[PROVIDED DATA — start]

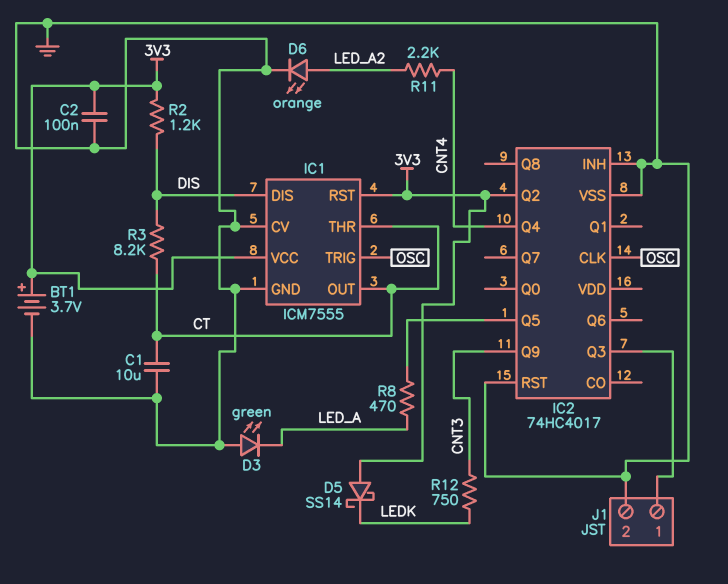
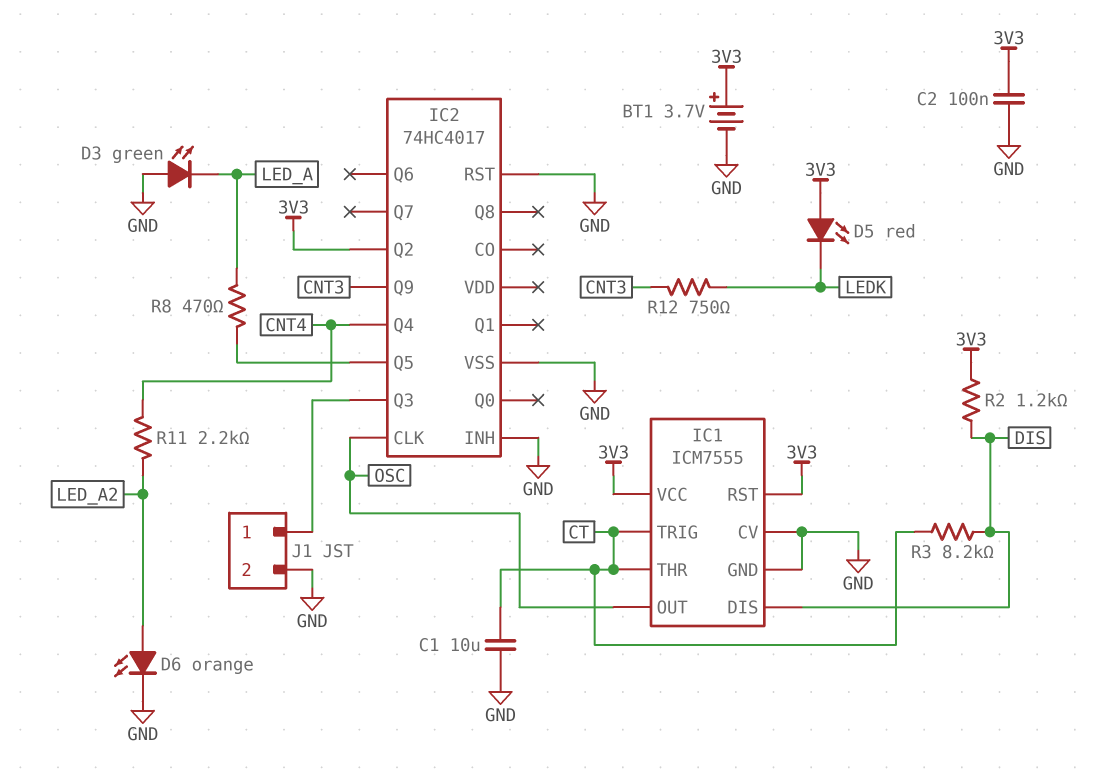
D5: schottky SS14 (A 3V3, K LEDK) -> LED red (A 3V3, K LEDK)
IC1 pin OUT: CT -> OSC
IC1 pin TRIG: OSC -> CT

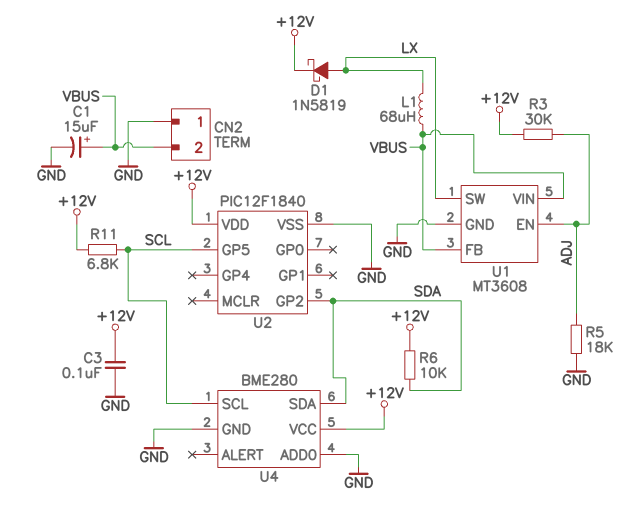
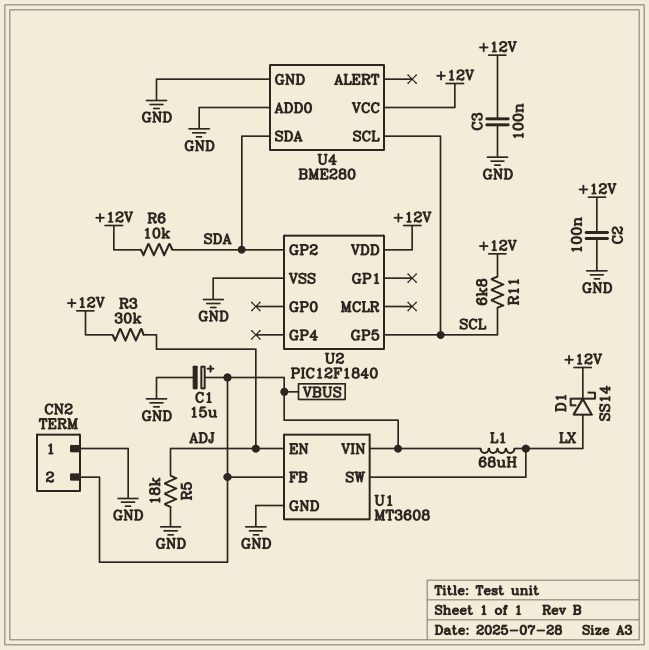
C2: none -> 100nF (+12V, GND)
D1: schottky 1N5819 (A LX, K +12V) -> schottky SS14 (A LX, K +12V)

[PROVIDED DATA — finish]

Write out the data exactly, but not its pictures.

D5: schottky SS14 (A 3V3, K LEDK) -> LED red (A 3V3, K LEDK)
IC1 pin OUT: CT -> OSC
IC1 pin TRIG: OSC -> CT

C2: none -> 100nF (+12V, GND)
D1: schottky 1N5819 (A LX, K +12V) -> schottky SS14 (A LX, K +12V)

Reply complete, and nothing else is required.